> **Work request**: For this exercise, copy each line of the records that contains the word "green".
··· Data in this exercise ···
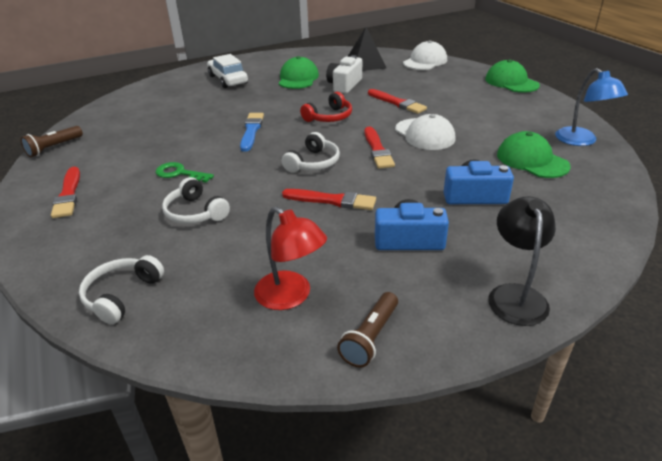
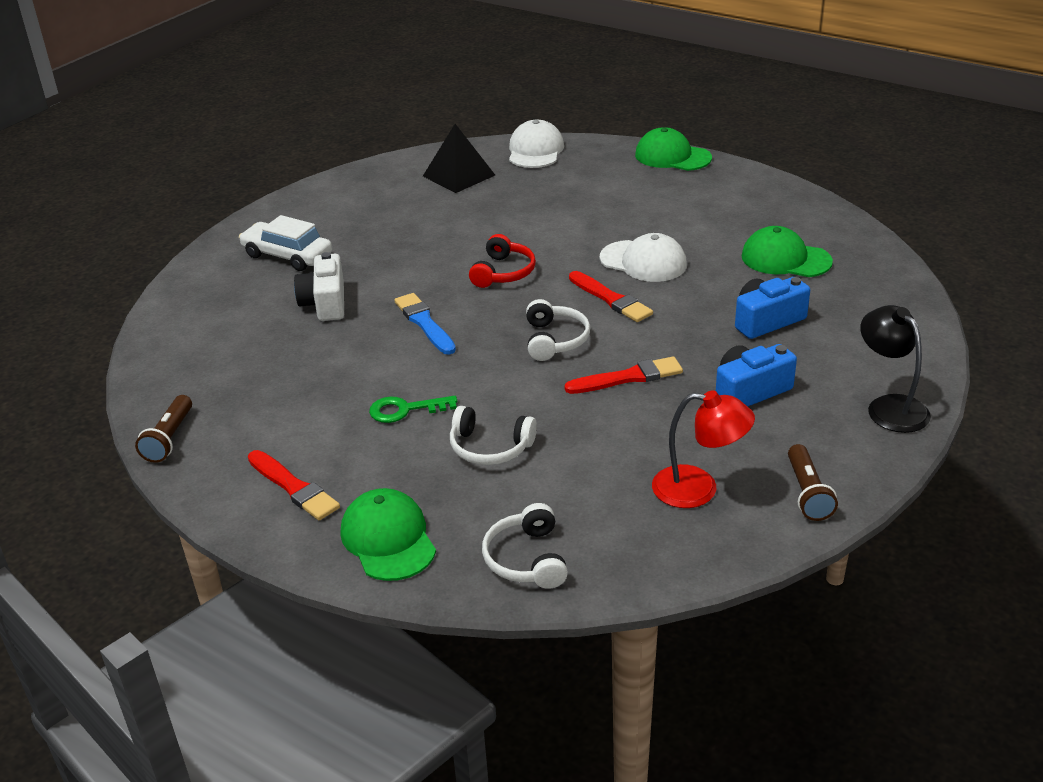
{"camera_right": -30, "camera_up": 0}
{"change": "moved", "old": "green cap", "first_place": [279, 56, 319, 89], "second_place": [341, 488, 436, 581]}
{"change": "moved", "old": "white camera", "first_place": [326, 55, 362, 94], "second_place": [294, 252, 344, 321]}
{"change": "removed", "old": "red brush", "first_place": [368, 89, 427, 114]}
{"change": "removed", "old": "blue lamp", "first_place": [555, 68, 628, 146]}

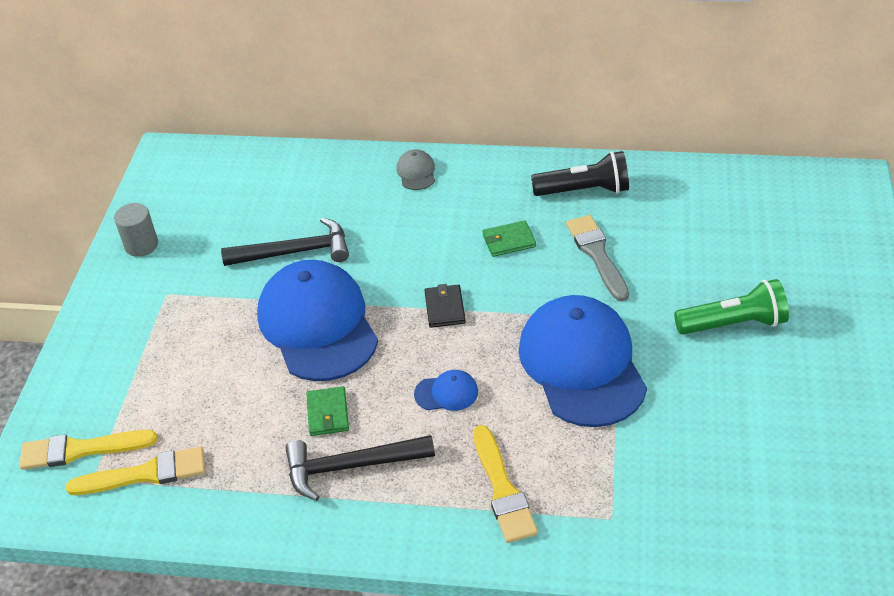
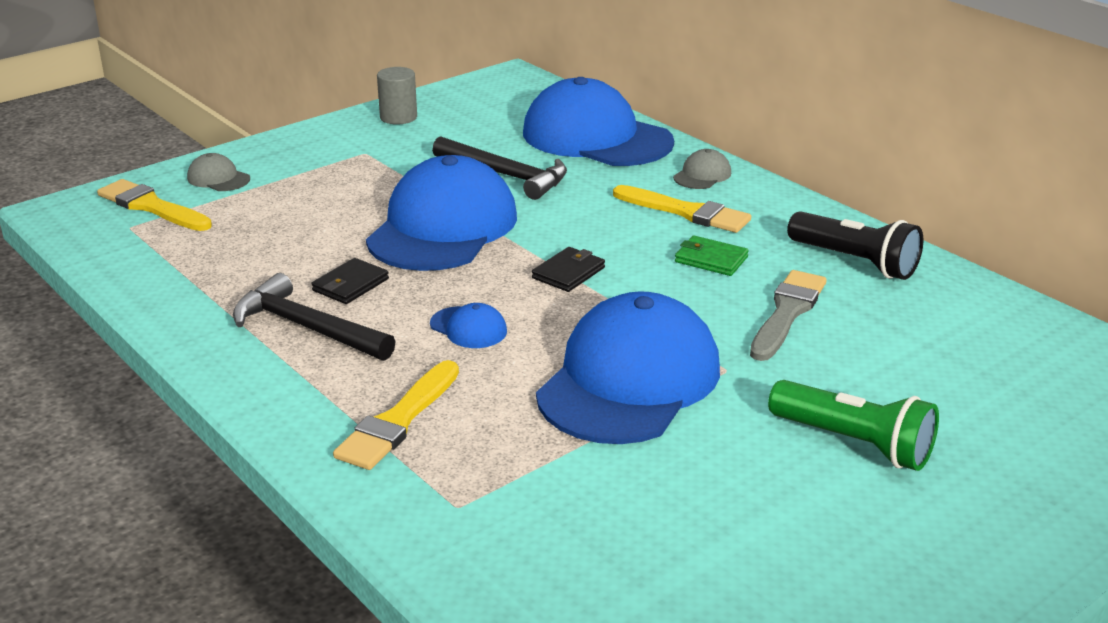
{"camera_right": 40, "camera_up": -15}
{"change": "moved", "old": "yellow brush", "first_place": [66, 447, 205, 495], "second_place": [613, 185, 751, 233]}
{"change": "recoloured", "old": "green wallet", "new": "black wallet", "first_place": [306, 386, 349, 436], "second_place": [311, 258, 389, 304]}
{"change": "added", "new": "grey cap", "second_place": [187, 153, 250, 191]}
{"change": "added", "new": "blue cap", "second_place": [523, 77, 674, 166]}

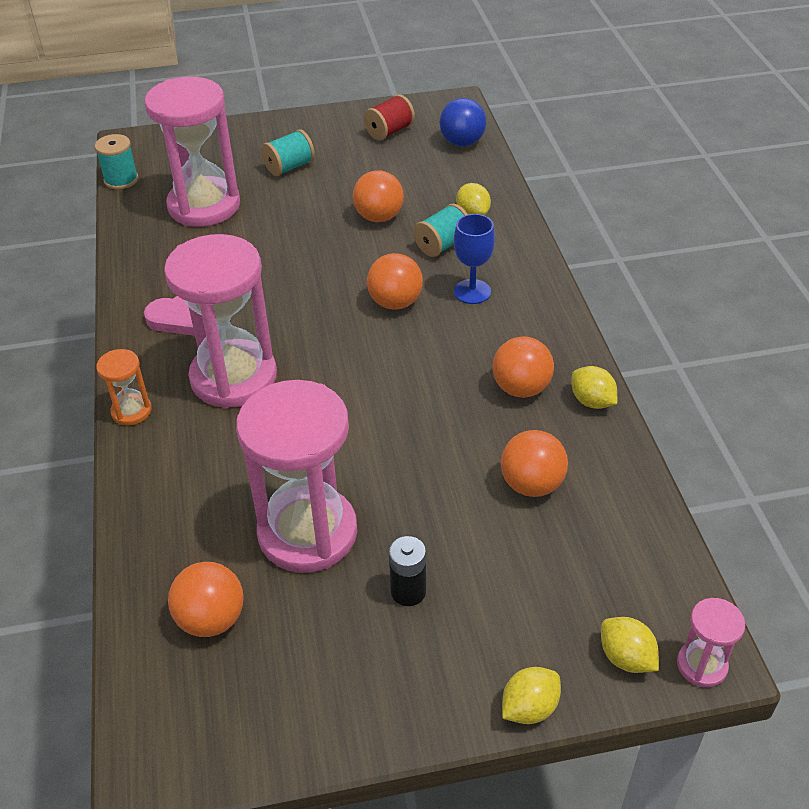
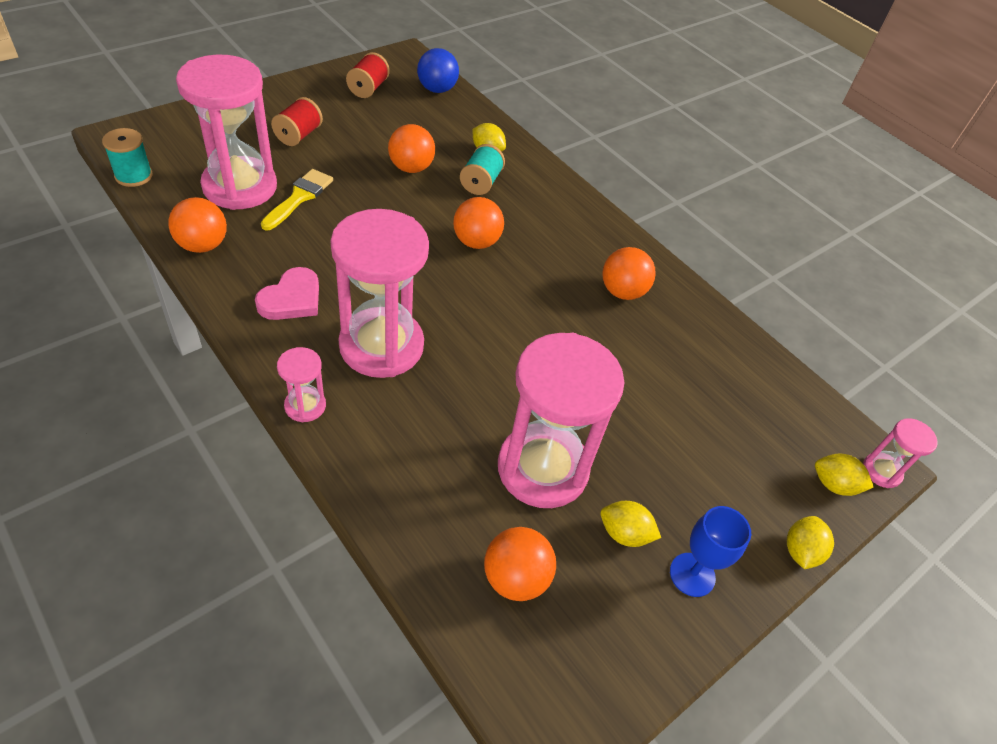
{"camera_right": -35, "camera_up": 5}
{"change": "recoloured", "old": "orange hourglass", "new": "pink hourglass", "first_place": [97, 349, 152, 426], "second_place": [277, 347, 326, 422]}
{"change": "recoloured", "old": "turquoise spool", "new": "red spool", "first_place": [261, 129, 315, 176], "second_place": [271, 97, 323, 146]}
{"change": "removed", "old": "black battery", "first_place": [389, 536, 426, 606]}
{"change": "moved", "old": "blue goblet", "first_place": [454, 214, 495, 304], "second_place": [670, 506, 751, 597]}
{"change": "moved", "old": "orange ball", "first_place": [501, 430, 568, 497], "second_place": [168, 197, 227, 253]}
{"change": "moved", "old": "yellow lemon", "first_place": [571, 366, 617, 409], "second_place": [600, 501, 661, 547]}
{"change": "added", "new": "yellow brush", "second_place": [261, 169, 333, 230]}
···
> **Written solution**:
{"change": "moved", "old": "green cap", "first_place": [279, 56, 319, 89], "second_place": [341, 488, 436, 581]}
{"change": "recoloured", "old": "green wallet", "new": "black wallet", "first_place": [306, 386, 349, 436], "second_place": [311, 258, 389, 304]}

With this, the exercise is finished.